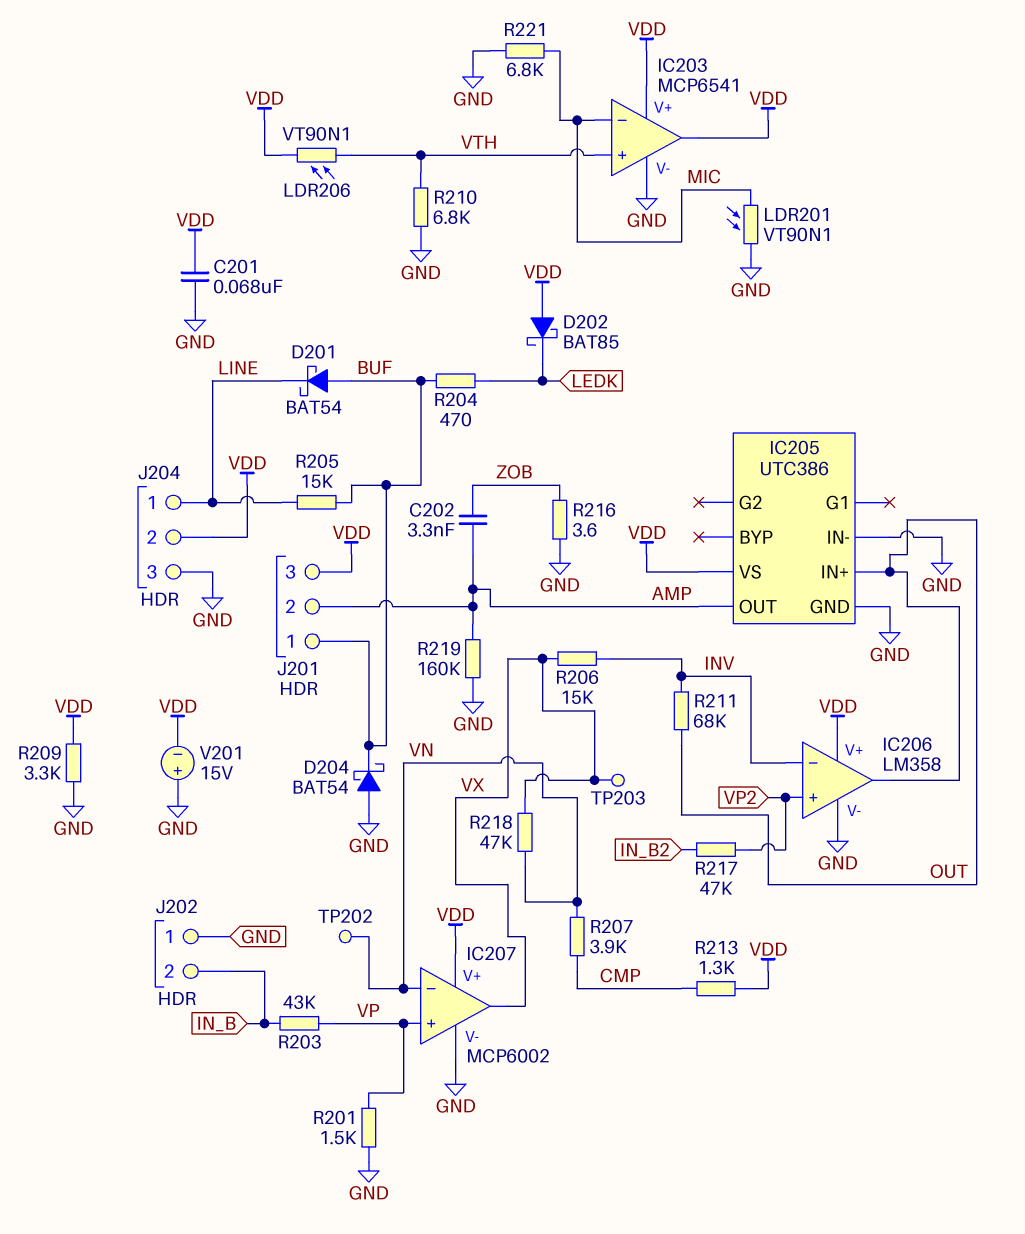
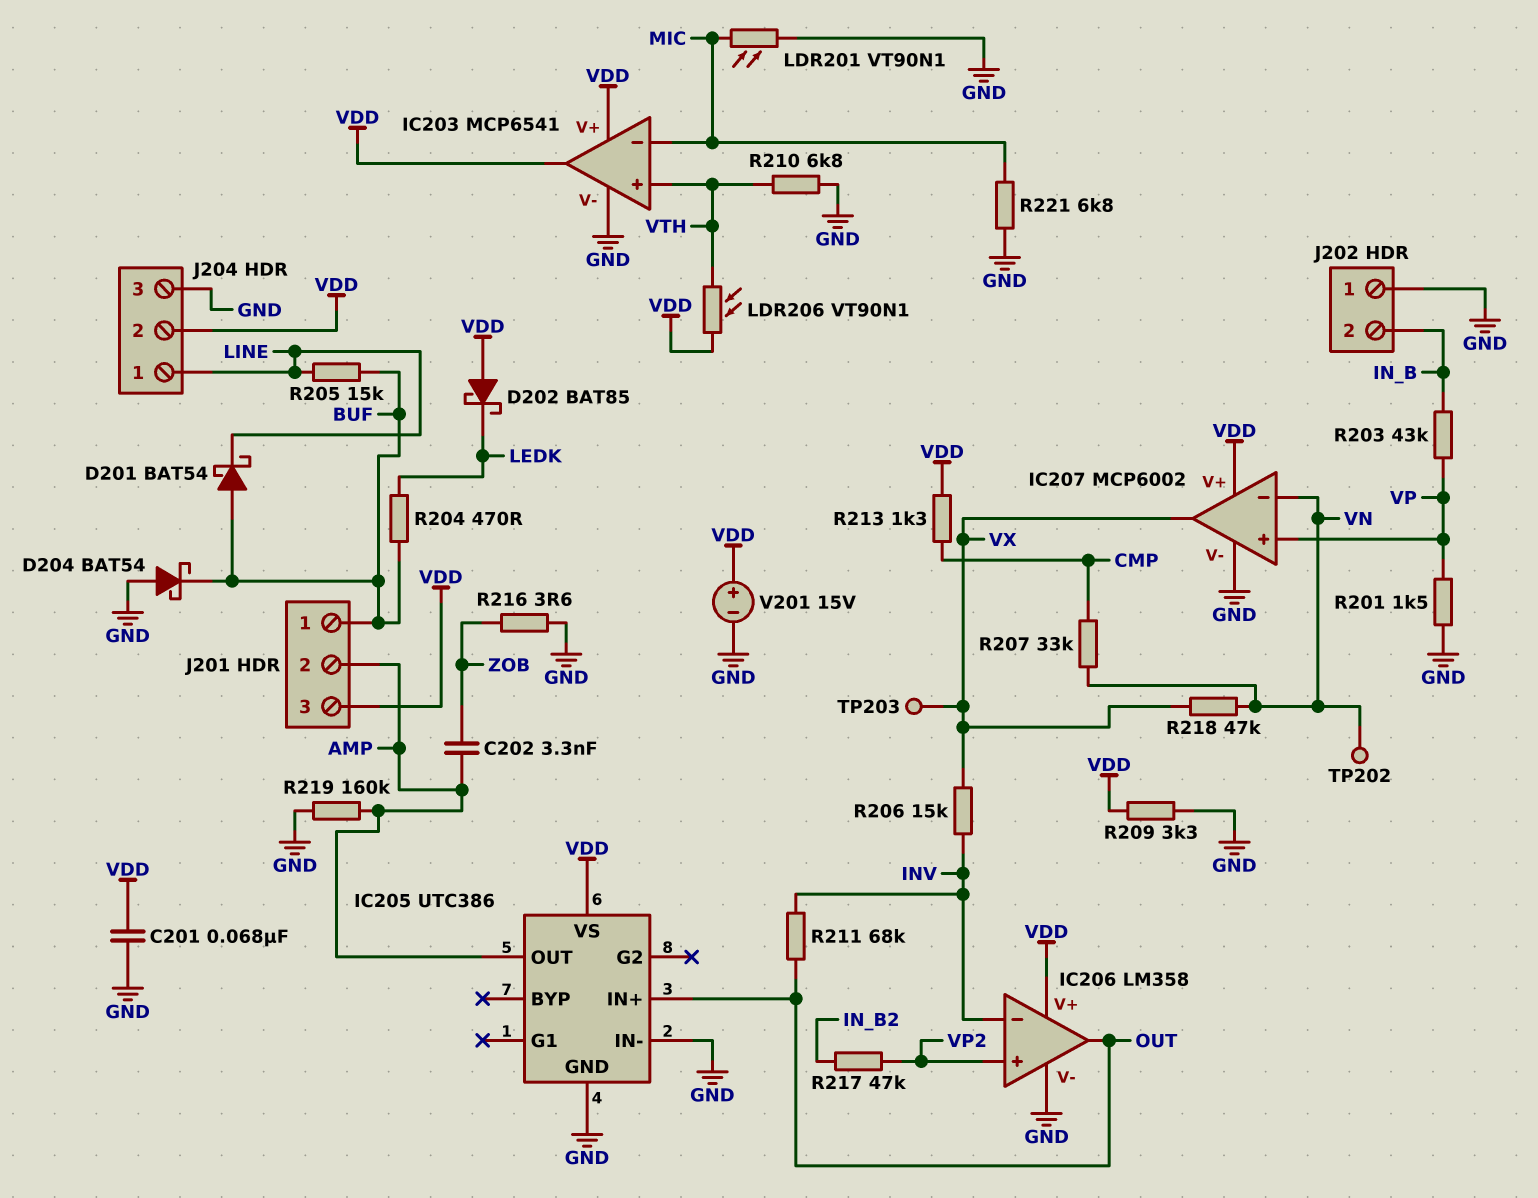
R207: 3.9k (CMP, VN) -> 33k (CMP, VN)
V201: 15V (plus GND, minus VDD) -> 15V (plus VDD, minus GND)

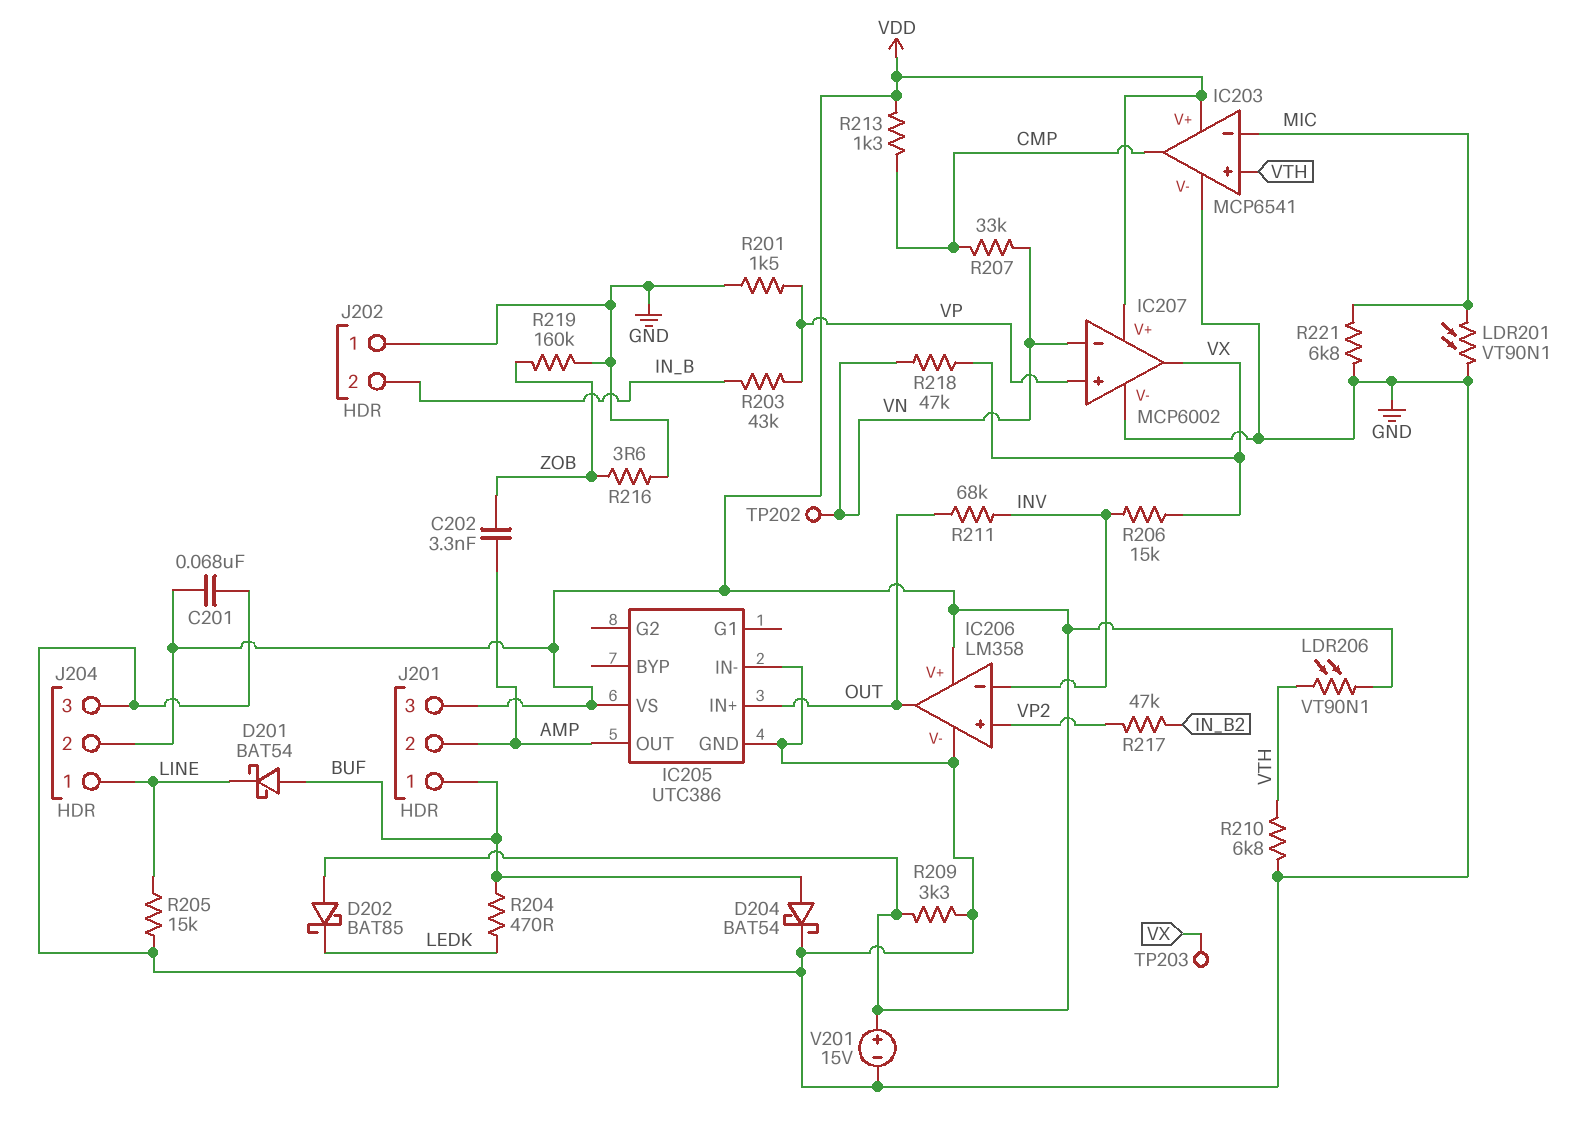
D204: schottky BAT54 (A GND, K BUF) -> schottky BAT54 (A BUF, K GND)
IC203 pin out: VDD -> CMP
R205: 15k (BUF, LINE) -> 15k (GND, LINE)
R219: 160k (AMP, GND) -> 160k (GND, ZOB)

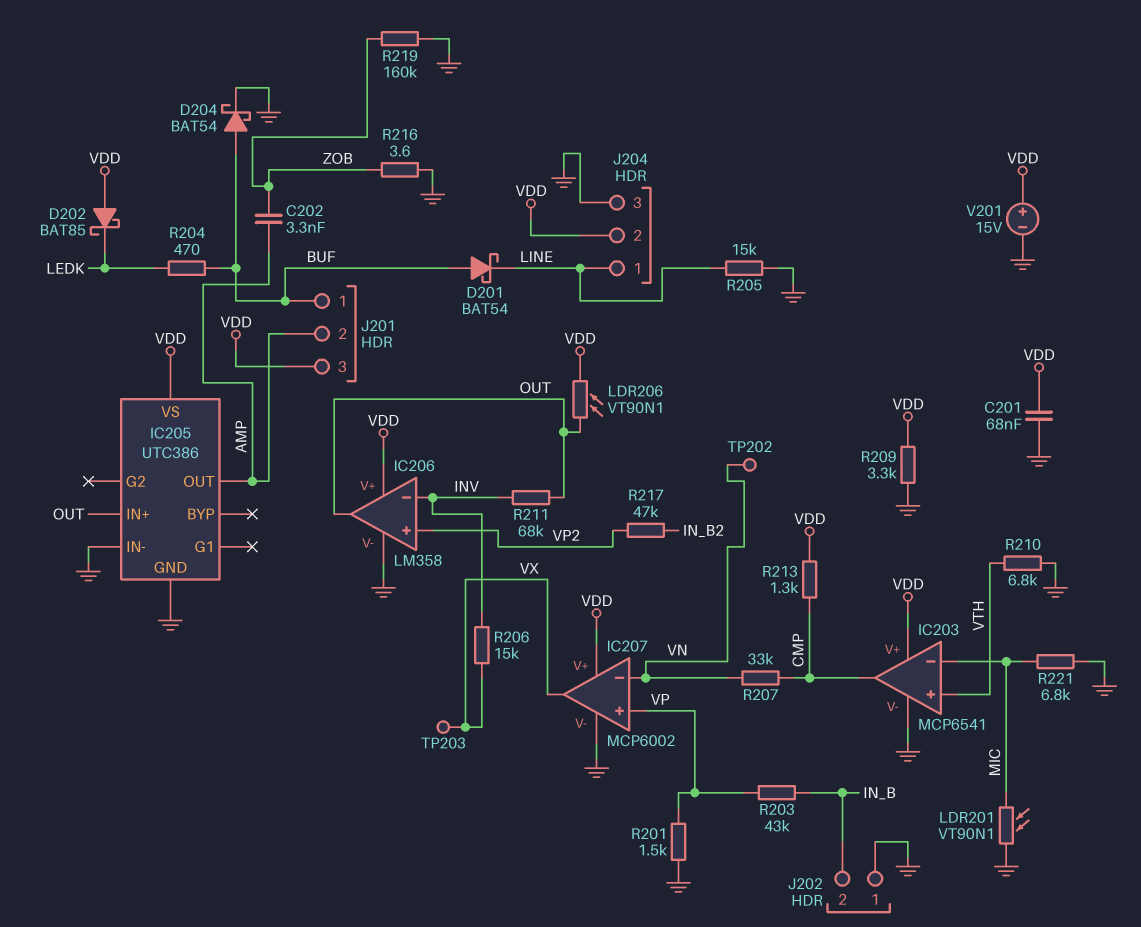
LDR206: VT90N1 (VDD, VTH) -> VT90N1 (OUT, VDD)
R218: 47k (VN, VX) -> none

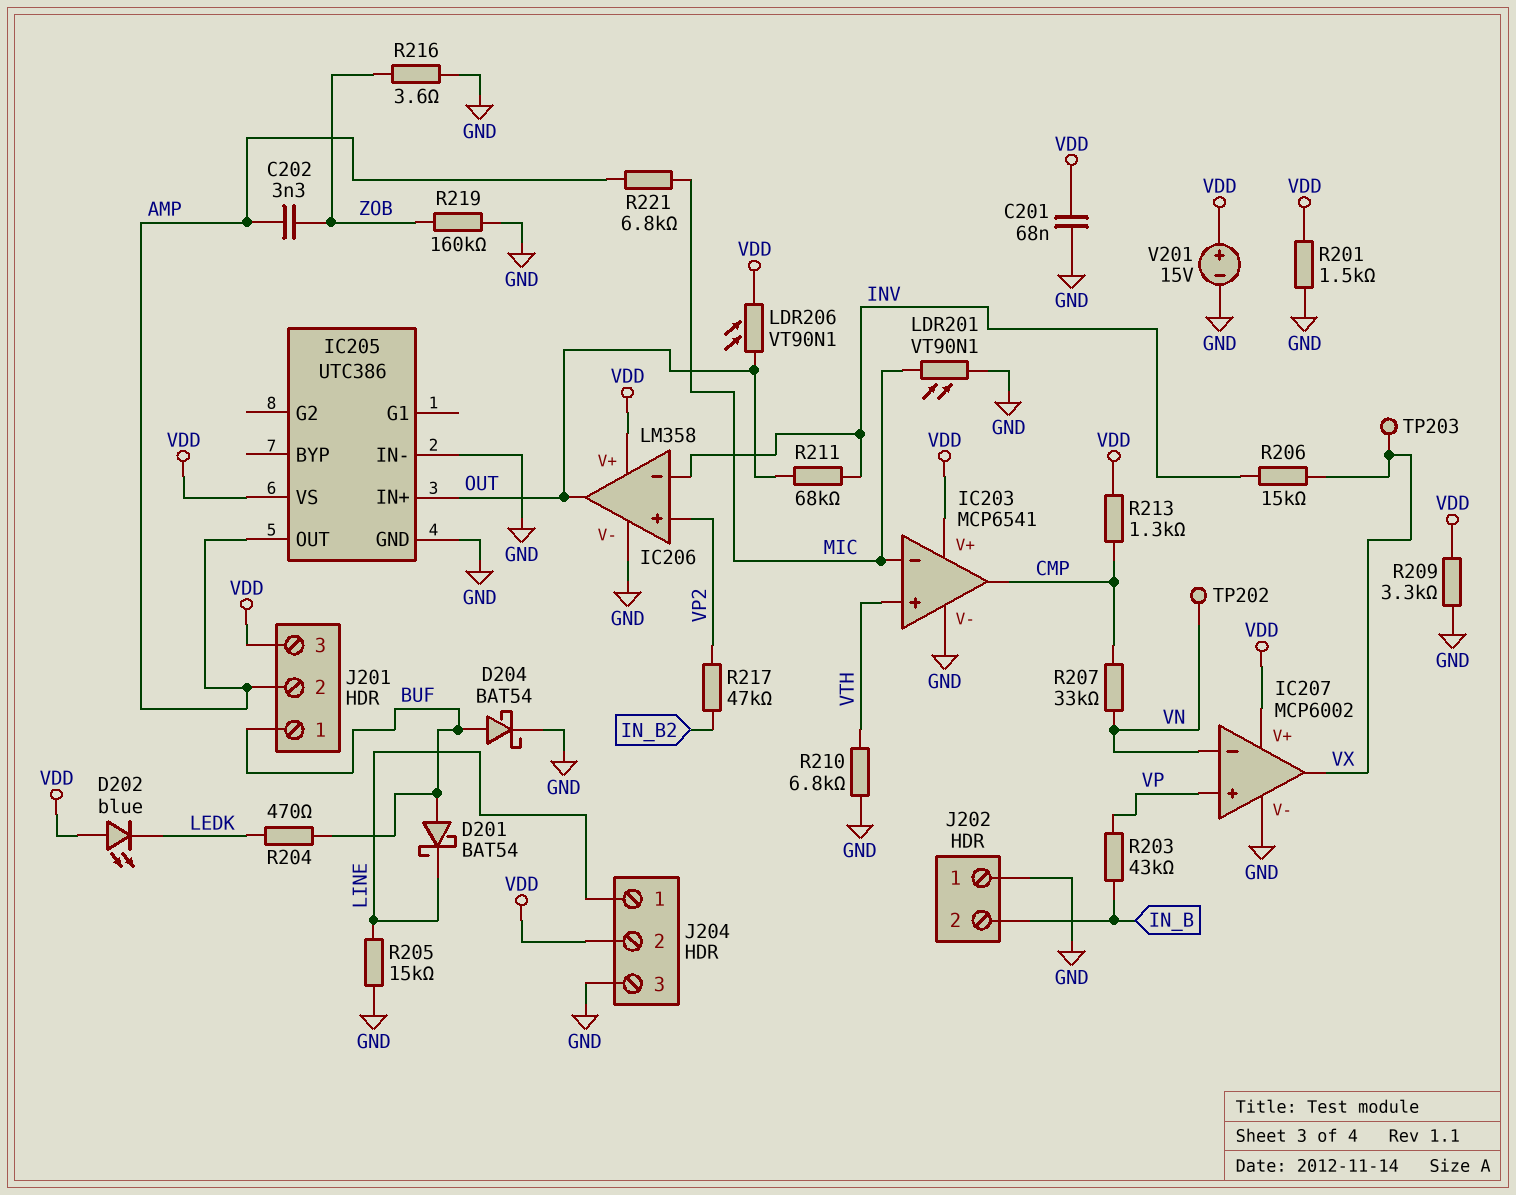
D202: schottky BAT85 (A VDD, K LEDK) -> LED blue (A VDD, K LEDK)
R201: 1.5k (GND, VP) -> 1.5k (GND, VDD)
R221: 6.8k (GND, MIC) -> 6.8k (AMP, MIC)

What the exercise asks: Please return the data above exactly as it stands from the line with "V201: 15V (plus" to the line with "R219: 160k (AMP, GND) -> 160k (GND, ZOB)", keeping both of those lines but none of the pictures.

Solution:
V201: 15V (plus GND, minus VDD) -> 15V (plus VDD, minus GND)

D204: schottky BAT54 (A GND, K BUF) -> schottky BAT54 (A BUF, K GND)
IC203 pin out: VDD -> CMP
R205: 15k (BUF, LINE) -> 15k (GND, LINE)
R219: 160k (AMP, GND) -> 160k (GND, ZOB)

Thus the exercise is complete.